• **HOW TO COMPLETE THIS TASK**
For every entry below, give it back exactly and leave out any image.

• **AVAILABLE RECORDS**
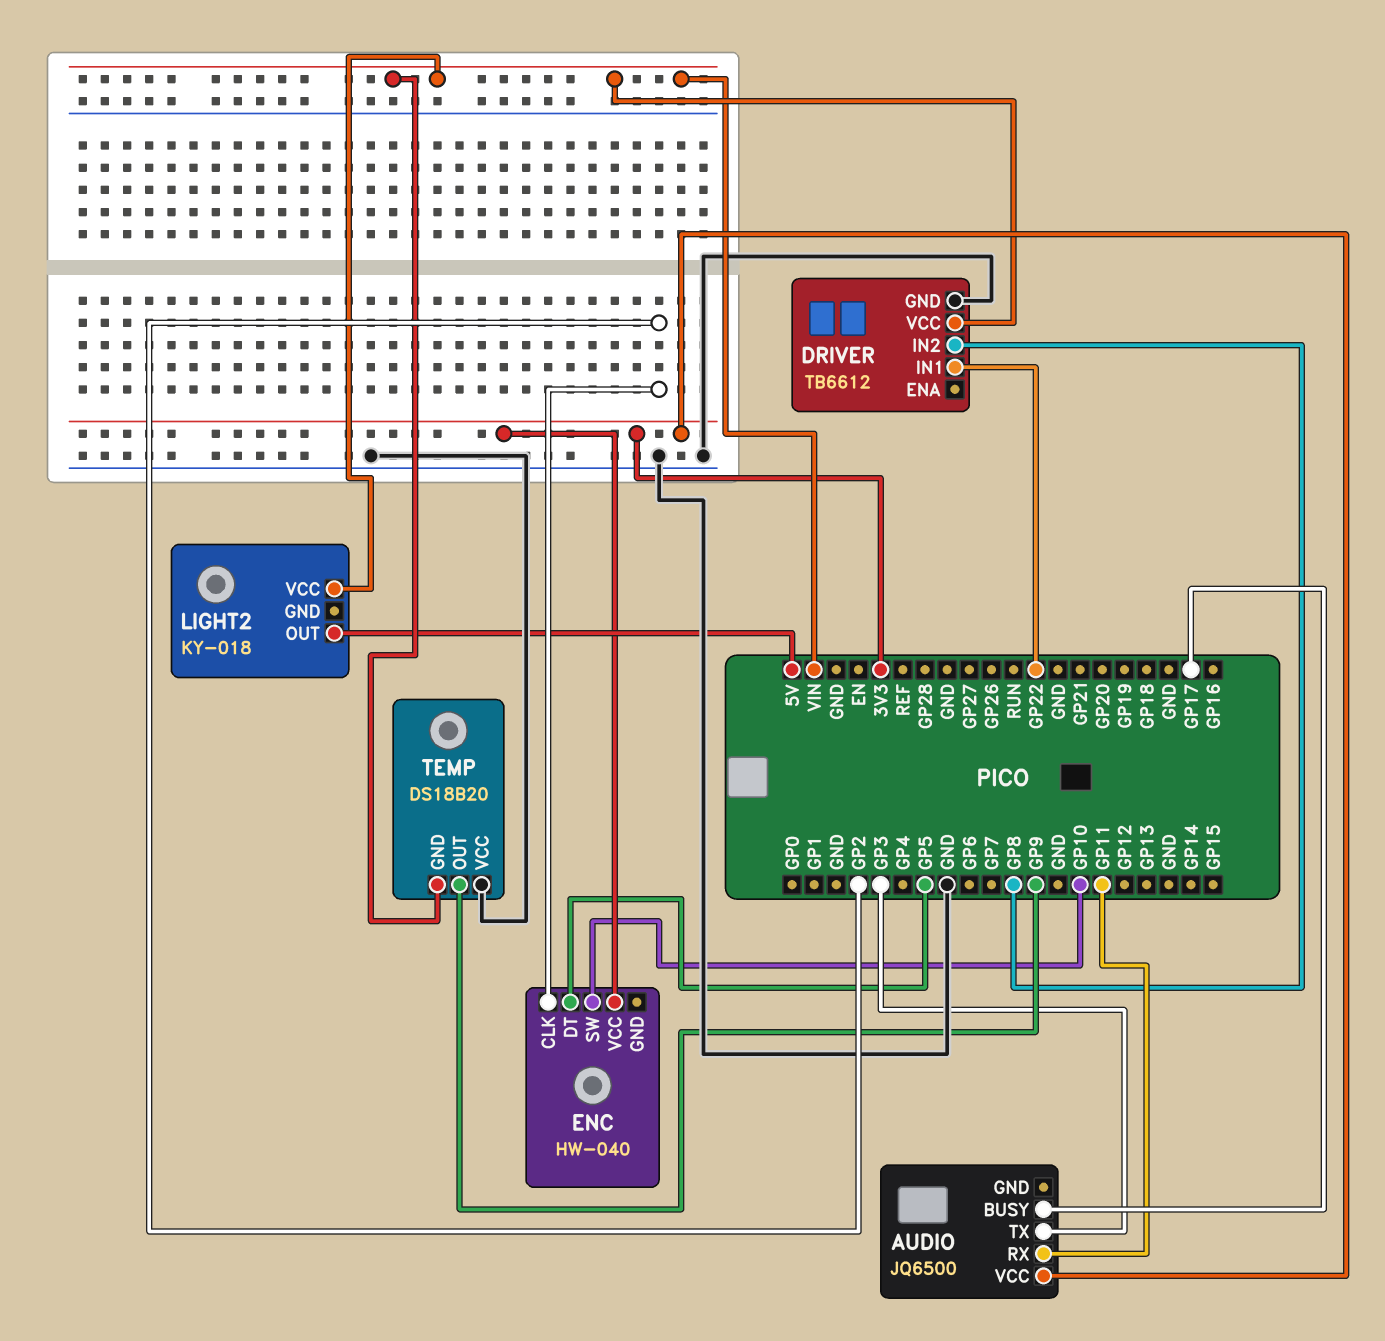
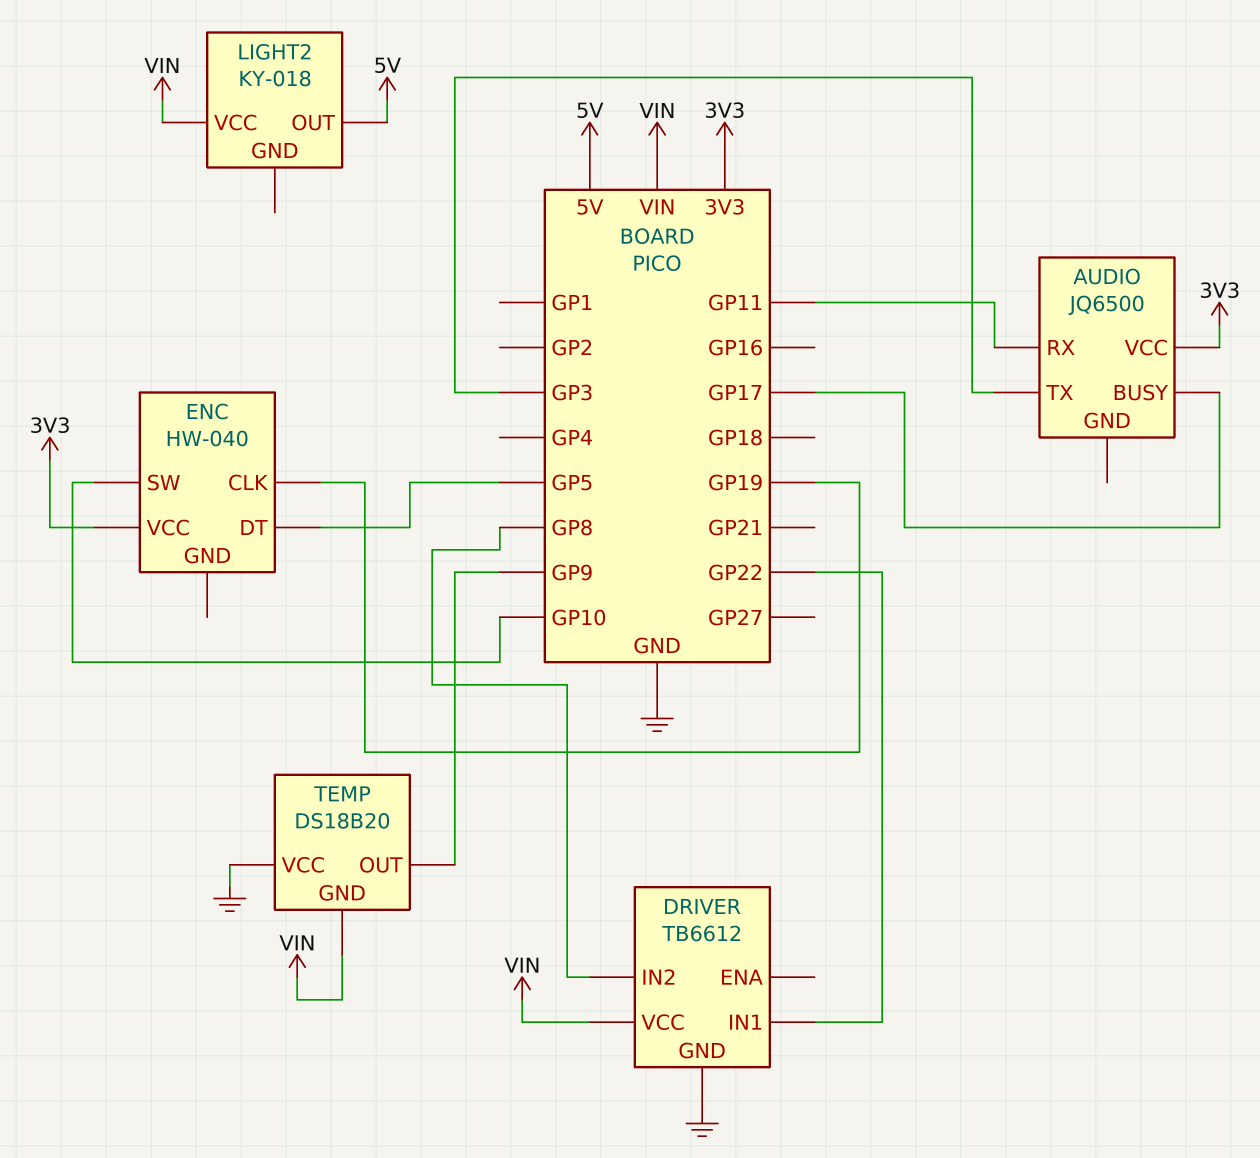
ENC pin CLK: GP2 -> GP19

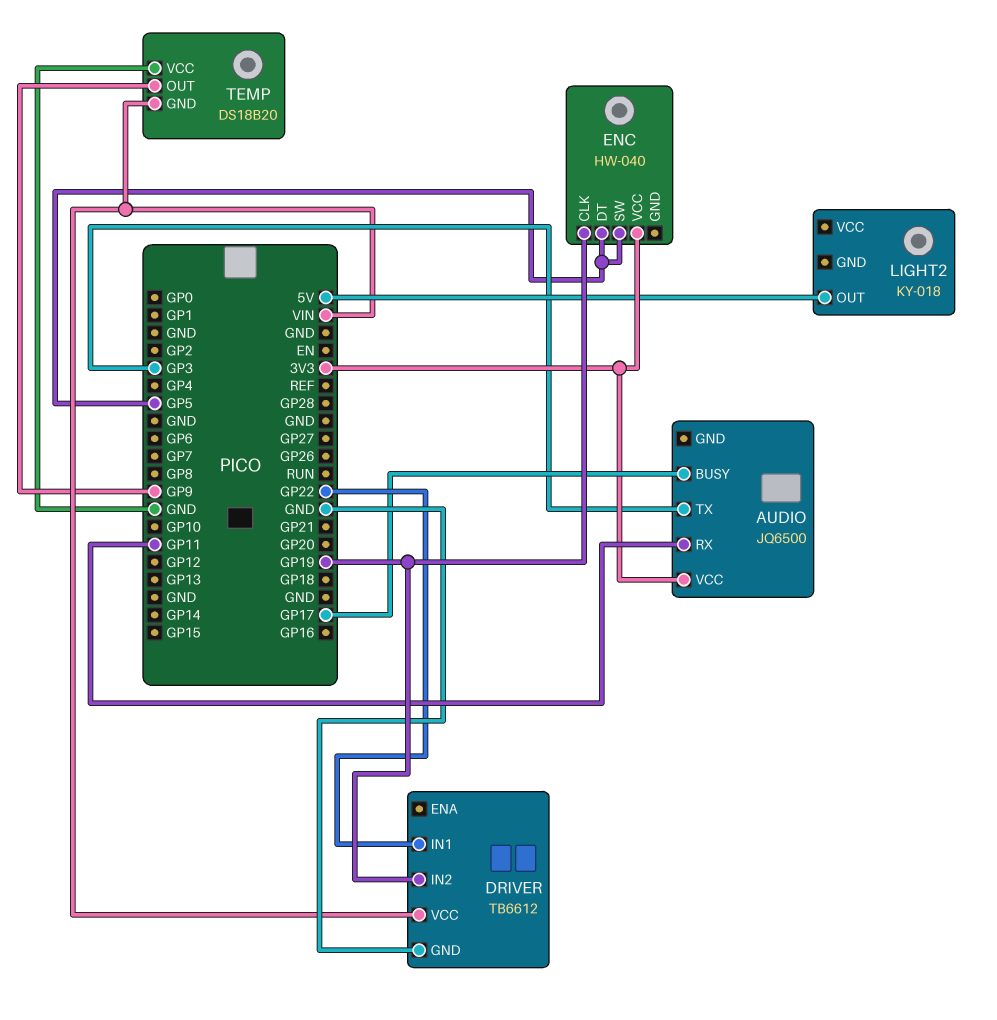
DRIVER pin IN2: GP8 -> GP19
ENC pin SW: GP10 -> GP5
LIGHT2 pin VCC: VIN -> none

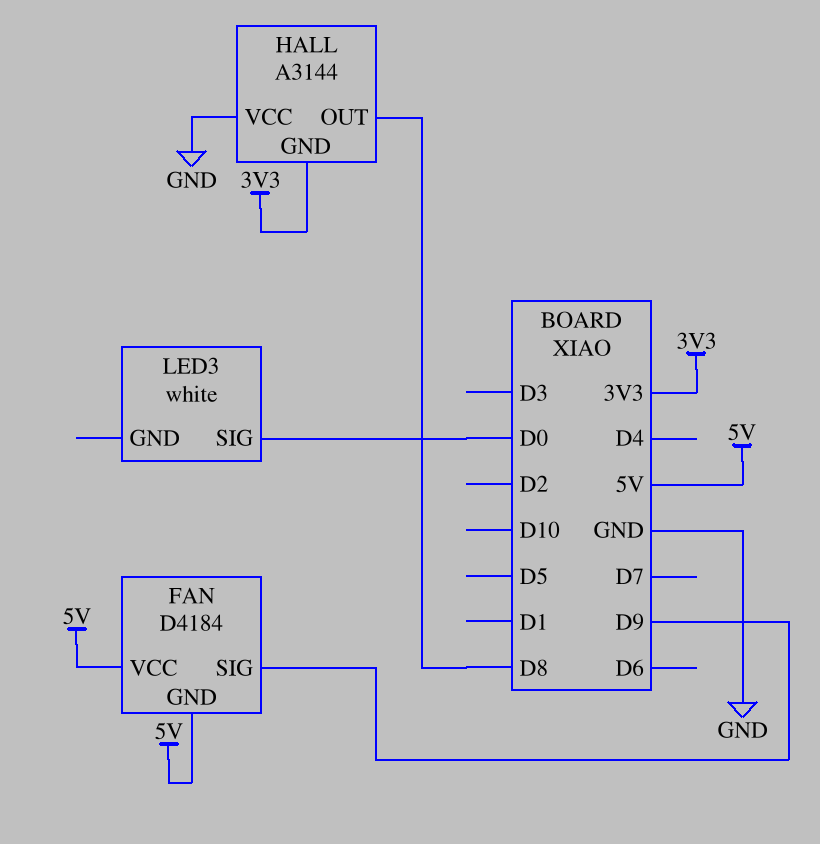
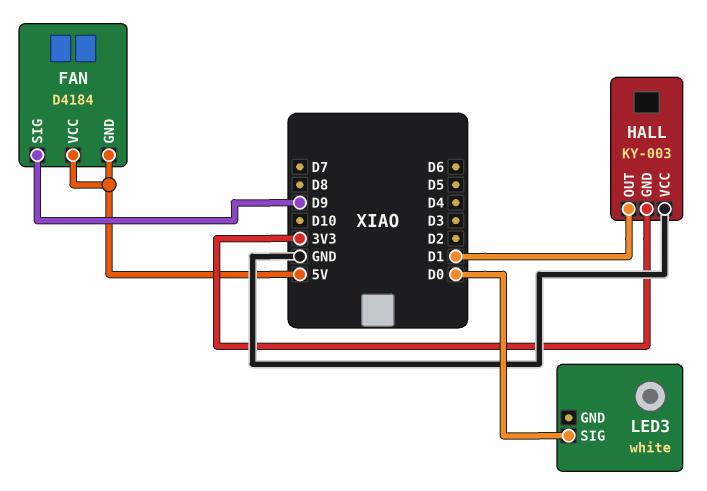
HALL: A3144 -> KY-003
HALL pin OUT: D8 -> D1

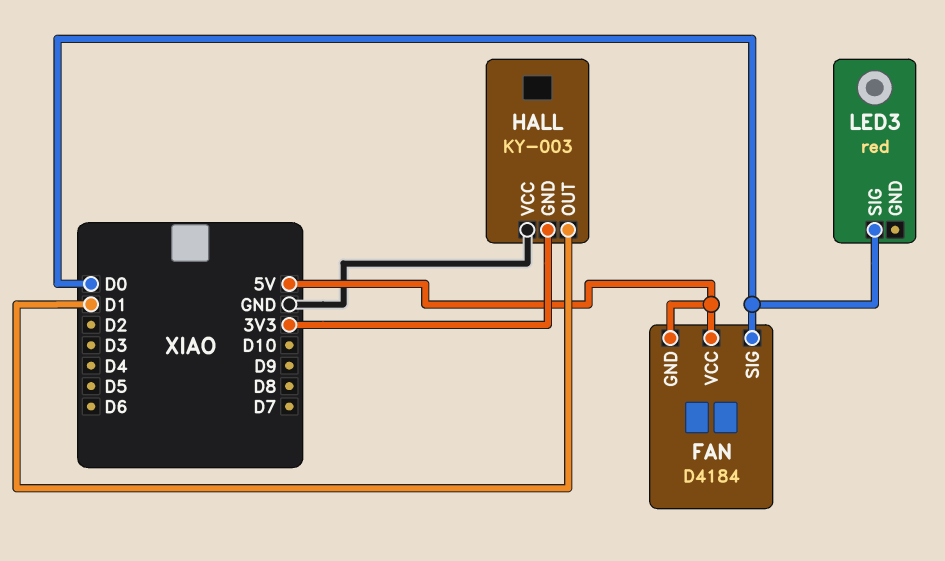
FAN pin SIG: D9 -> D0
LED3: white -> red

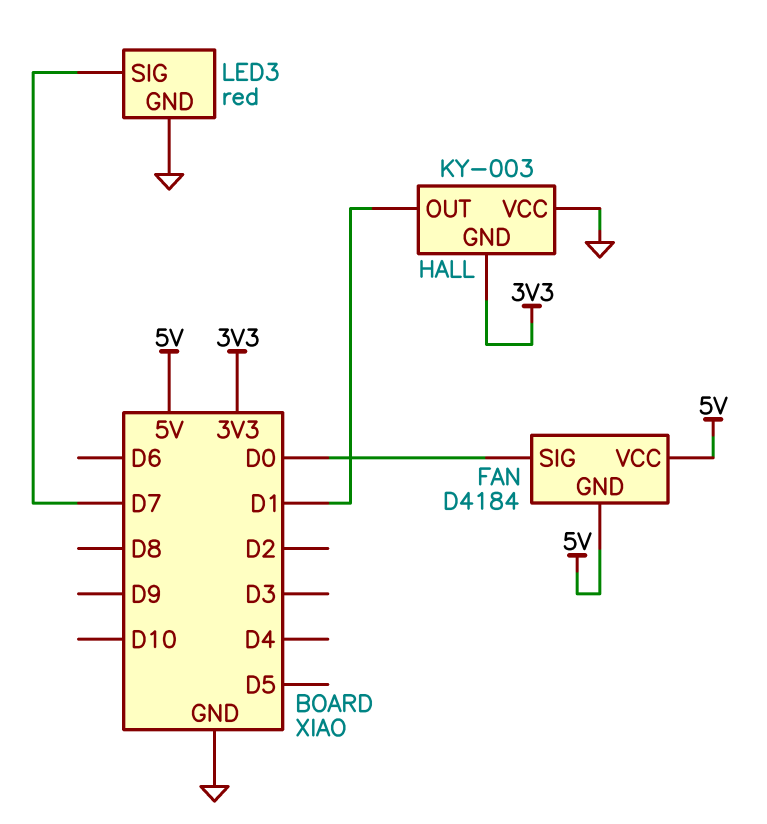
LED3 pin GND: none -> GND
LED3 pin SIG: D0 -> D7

• **OUTPUT OF THE TASK**
ENC pin CLK: GP2 -> GP19

DRIVER pin IN2: GP8 -> GP19
ENC pin SW: GP10 -> GP5
LIGHT2 pin VCC: VIN -> none

HALL: A3144 -> KY-003
HALL pin OUT: D8 -> D1

FAN pin SIG: D9 -> D0
LED3: white -> red

LED3 pin GND: none -> GND
LED3 pin SIG: D0 -> D7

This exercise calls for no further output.